[RECORDS PROVIDED Boundary: Start]

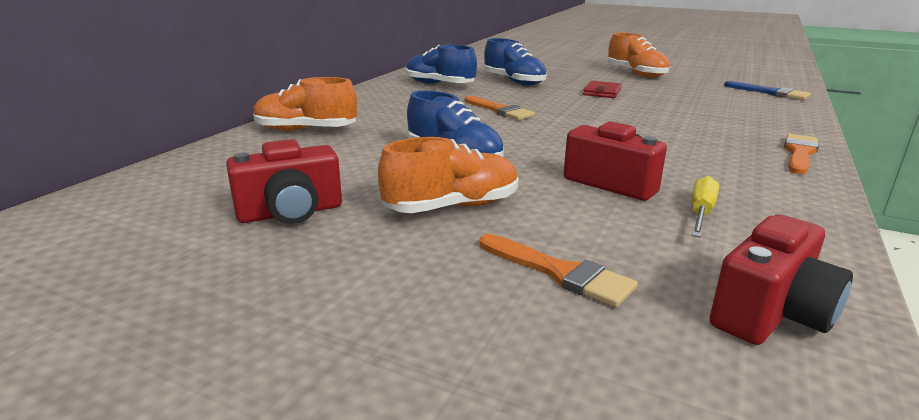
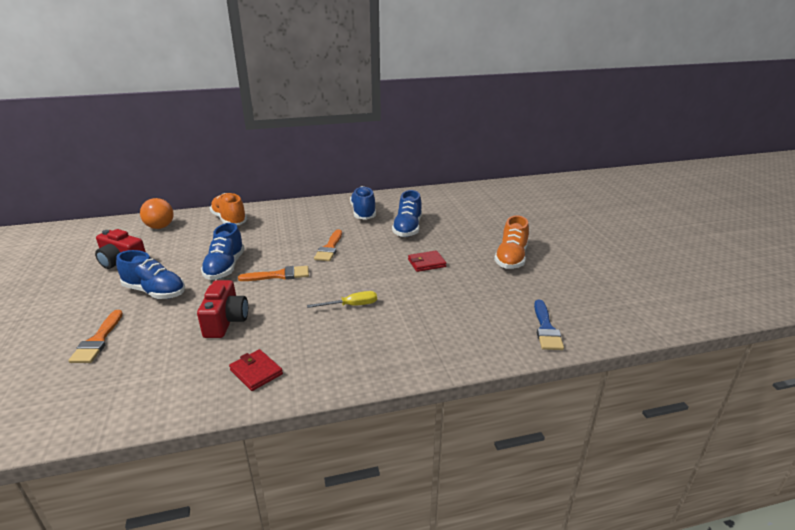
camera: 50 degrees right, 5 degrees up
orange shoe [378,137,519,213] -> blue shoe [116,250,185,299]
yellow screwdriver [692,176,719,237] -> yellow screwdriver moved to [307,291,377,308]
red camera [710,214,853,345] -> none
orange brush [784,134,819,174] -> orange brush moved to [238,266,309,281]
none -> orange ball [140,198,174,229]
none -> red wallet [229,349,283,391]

[RECORDS PROVIDED Boundary: End]
[RECORDS PROVIDED Boundary: Start]

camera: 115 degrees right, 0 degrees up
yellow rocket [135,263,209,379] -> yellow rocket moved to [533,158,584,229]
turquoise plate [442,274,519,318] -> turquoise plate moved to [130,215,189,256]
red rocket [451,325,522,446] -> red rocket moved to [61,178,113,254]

[RECORDS PROVIDED Boundary: End]
[RECORDS PROVIDED Boundary: Start]

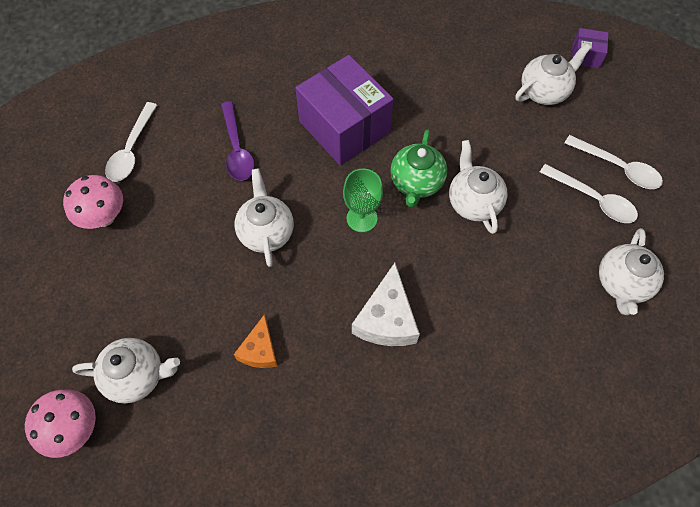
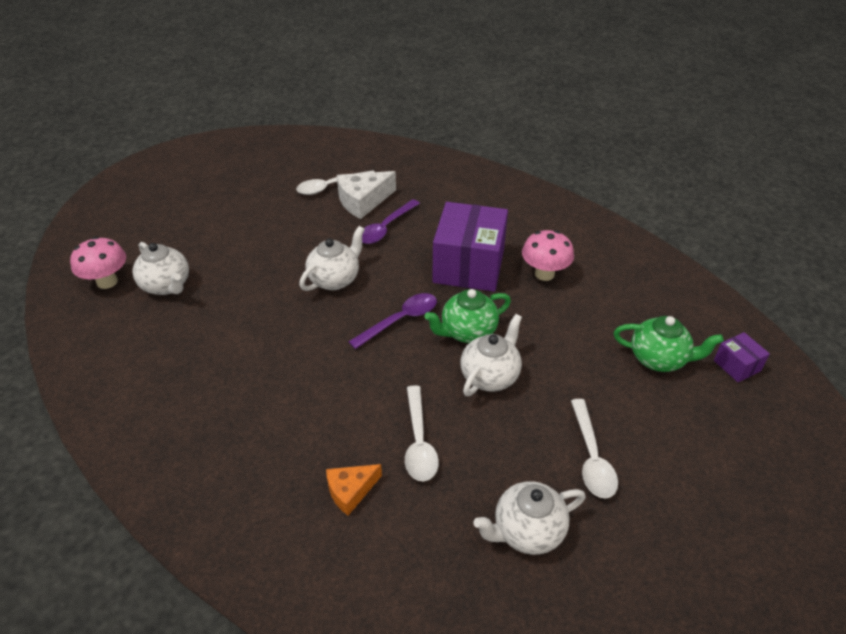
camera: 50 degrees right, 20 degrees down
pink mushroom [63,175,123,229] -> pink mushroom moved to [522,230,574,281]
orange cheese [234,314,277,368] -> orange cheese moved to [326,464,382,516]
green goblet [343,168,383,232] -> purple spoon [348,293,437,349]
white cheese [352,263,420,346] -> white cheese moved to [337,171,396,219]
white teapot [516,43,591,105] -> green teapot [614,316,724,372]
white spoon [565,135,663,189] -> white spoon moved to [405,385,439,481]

[RECORDS PROVIDED Boundary: End]

▶ _TASK OBJECTIVE_:
Out of the records above, pull each line containing the word "orange".

▶ _ANSWER TO THIS TASK_:
orange shoe [378,137,519,213] -> blue shoe [116,250,185,299]
orange brush [784,134,819,174] -> orange brush moved to [238,266,309,281]
none -> orange ball [140,198,174,229]
orange cheese [234,314,277,368] -> orange cheese moved to [326,464,382,516]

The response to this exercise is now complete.